Reproduce word for word, from the entries below, the line with "yellow brick B1", the line with "blue brick C2", and every line between them, and nothing more.

════════════════════

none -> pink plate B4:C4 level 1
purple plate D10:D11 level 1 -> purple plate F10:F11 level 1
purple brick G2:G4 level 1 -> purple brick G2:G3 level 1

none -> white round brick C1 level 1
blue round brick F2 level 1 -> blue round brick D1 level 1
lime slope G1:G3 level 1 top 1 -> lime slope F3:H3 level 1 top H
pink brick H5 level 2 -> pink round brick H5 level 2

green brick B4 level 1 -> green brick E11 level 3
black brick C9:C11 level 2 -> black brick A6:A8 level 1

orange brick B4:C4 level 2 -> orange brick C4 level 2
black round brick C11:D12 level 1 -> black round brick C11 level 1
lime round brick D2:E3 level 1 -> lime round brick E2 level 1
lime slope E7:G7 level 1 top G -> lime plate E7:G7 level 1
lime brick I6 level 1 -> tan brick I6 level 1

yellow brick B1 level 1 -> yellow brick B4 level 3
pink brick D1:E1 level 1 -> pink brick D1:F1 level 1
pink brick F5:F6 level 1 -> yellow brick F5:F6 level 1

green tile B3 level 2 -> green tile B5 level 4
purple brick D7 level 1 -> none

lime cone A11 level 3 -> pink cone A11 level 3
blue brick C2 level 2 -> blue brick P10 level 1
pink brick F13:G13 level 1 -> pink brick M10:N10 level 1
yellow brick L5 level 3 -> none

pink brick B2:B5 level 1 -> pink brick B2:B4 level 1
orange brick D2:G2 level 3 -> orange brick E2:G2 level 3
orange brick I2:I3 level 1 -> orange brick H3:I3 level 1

════════════════════

### TASK RESPONSE
yellow brick B1 level 1 -> yellow brick B4 level 3
pink brick D1:E1 level 1 -> pink brick D1:F1 level 1
pink brick F5:F6 level 1 -> yellow brick F5:F6 level 1

green tile B3 level 2 -> green tile B5 level 4
purple brick D7 level 1 -> none

lime cone A11 level 3 -> pink cone A11 level 3
blue brick C2 level 2 -> blue brick P10 level 1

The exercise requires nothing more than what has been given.